→ What needs to be done
Starting at the first line of the records below, transcribe each line exactly, ending with the line that contains "V1: AC 12V (GND, VI)".

→ Task inputs

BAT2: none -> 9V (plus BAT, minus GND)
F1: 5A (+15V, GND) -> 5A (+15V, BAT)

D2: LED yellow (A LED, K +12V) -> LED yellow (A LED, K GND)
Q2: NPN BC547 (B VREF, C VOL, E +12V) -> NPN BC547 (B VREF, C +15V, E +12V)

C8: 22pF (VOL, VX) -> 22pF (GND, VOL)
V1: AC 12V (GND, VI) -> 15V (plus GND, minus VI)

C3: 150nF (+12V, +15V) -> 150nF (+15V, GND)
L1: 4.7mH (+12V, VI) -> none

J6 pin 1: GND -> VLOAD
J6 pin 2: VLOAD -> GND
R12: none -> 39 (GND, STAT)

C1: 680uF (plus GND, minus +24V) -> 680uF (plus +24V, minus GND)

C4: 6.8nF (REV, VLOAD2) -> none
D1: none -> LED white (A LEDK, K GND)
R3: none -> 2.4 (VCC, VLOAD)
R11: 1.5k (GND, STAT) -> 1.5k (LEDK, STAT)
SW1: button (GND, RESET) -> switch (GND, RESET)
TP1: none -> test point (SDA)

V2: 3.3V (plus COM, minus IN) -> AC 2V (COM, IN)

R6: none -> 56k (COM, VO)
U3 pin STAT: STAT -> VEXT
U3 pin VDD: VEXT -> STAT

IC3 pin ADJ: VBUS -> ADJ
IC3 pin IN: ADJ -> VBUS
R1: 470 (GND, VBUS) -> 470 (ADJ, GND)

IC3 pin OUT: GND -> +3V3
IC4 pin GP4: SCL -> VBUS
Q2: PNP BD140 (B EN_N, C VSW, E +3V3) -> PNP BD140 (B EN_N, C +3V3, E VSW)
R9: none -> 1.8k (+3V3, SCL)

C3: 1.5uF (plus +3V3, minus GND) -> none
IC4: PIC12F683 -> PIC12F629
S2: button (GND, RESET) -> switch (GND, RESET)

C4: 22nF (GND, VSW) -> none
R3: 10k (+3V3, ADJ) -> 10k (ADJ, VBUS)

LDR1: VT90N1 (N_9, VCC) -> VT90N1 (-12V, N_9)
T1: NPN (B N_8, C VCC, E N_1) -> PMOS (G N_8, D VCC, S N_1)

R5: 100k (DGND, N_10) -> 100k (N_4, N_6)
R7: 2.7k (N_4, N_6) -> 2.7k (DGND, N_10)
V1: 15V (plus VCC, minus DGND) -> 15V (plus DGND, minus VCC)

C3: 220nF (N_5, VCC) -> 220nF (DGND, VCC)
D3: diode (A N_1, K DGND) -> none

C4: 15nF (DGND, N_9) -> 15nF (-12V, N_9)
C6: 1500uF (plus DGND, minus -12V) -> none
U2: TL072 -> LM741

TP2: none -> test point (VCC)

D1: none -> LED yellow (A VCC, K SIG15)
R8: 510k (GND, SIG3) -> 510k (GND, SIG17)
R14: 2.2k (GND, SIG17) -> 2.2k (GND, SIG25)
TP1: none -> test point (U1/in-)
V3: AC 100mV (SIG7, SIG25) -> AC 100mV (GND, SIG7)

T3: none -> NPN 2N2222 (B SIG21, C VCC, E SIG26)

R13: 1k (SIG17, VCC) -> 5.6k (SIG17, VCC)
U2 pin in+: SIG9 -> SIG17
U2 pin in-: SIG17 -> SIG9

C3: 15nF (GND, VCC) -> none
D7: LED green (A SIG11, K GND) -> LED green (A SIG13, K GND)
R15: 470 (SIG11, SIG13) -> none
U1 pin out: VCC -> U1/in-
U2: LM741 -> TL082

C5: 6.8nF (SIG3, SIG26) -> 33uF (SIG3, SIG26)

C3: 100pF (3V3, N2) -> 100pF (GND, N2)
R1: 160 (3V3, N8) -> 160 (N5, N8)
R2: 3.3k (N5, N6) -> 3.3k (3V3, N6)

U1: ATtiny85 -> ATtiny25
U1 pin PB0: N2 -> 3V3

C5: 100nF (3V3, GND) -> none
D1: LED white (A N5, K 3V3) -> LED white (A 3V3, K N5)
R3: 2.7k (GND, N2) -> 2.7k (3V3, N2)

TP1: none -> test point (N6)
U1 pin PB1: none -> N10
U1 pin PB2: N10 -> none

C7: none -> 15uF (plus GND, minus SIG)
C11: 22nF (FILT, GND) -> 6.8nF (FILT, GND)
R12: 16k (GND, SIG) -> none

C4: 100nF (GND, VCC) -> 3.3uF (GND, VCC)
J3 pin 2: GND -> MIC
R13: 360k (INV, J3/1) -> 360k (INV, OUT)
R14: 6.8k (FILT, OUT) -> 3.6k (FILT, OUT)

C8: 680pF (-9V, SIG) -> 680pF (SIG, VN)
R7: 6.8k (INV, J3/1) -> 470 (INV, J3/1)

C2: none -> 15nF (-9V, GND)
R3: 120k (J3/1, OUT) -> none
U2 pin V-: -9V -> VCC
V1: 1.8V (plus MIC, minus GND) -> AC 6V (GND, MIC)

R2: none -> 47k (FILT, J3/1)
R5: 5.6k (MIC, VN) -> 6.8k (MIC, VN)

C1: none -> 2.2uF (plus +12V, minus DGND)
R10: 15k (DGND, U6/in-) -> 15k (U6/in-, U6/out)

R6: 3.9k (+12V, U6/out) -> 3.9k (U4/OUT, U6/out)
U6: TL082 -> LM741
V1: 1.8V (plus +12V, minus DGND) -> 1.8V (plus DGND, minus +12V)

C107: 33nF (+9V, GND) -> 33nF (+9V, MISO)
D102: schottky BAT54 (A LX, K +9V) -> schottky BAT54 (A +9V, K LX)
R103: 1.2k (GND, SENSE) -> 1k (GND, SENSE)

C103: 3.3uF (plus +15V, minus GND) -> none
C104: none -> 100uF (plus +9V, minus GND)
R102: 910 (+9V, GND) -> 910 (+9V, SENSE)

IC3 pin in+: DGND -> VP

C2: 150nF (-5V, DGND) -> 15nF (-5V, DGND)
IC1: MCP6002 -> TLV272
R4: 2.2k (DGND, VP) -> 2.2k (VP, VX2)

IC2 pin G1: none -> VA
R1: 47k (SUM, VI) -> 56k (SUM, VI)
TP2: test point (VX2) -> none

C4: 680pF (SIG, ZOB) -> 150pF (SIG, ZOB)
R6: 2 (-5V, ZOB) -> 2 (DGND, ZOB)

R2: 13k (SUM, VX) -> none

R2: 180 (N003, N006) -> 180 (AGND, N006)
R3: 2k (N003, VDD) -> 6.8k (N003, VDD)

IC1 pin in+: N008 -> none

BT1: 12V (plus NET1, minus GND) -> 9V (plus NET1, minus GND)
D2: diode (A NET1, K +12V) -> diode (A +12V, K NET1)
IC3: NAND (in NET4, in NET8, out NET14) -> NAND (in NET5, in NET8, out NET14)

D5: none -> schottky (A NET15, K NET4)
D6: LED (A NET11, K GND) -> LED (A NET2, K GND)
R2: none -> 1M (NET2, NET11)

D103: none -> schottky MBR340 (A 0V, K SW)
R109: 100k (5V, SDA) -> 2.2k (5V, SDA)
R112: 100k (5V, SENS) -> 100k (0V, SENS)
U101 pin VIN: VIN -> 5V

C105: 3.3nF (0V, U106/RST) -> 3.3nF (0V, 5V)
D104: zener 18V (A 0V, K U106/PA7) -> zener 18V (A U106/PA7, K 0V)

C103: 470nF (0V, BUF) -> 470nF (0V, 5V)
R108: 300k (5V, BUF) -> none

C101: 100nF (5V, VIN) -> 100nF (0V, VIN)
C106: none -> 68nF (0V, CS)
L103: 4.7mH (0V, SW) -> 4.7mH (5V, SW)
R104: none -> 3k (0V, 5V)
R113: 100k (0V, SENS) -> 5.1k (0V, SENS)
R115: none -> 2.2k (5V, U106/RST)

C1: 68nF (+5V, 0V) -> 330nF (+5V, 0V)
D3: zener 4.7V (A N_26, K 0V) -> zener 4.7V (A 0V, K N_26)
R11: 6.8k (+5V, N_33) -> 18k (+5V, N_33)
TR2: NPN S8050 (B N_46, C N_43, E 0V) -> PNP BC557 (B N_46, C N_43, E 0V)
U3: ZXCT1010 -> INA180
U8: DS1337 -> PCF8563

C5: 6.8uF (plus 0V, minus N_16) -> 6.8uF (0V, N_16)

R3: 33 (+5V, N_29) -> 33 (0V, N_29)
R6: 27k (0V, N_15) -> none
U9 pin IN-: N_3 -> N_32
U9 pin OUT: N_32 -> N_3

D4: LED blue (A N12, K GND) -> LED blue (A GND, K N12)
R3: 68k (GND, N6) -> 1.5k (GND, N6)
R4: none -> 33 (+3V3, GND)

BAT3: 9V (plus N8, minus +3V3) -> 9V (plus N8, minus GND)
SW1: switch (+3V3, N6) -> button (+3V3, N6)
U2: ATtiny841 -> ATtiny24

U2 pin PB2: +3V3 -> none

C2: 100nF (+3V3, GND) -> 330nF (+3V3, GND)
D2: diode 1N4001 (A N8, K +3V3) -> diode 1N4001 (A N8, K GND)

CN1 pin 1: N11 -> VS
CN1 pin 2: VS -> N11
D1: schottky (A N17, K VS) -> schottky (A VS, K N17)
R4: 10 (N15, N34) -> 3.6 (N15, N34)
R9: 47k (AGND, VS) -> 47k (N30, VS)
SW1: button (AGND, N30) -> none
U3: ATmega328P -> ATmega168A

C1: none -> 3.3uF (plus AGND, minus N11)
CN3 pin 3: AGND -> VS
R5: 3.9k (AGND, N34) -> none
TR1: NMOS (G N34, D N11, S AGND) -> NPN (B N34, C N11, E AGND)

→ Solution to this problem
BAT2: none -> 9V (plus BAT, minus GND)
F1: 5A (+15V, GND) -> 5A (+15V, BAT)

D2: LED yellow (A LED, K +12V) -> LED yellow (A LED, K GND)
Q2: NPN BC547 (B VREF, C VOL, E +12V) -> NPN BC547 (B VREF, C +15V, E +12V)

C8: 22pF (VOL, VX) -> 22pF (GND, VOL)
V1: AC 12V (GND, VI) -> 15V (plus GND, minus VI)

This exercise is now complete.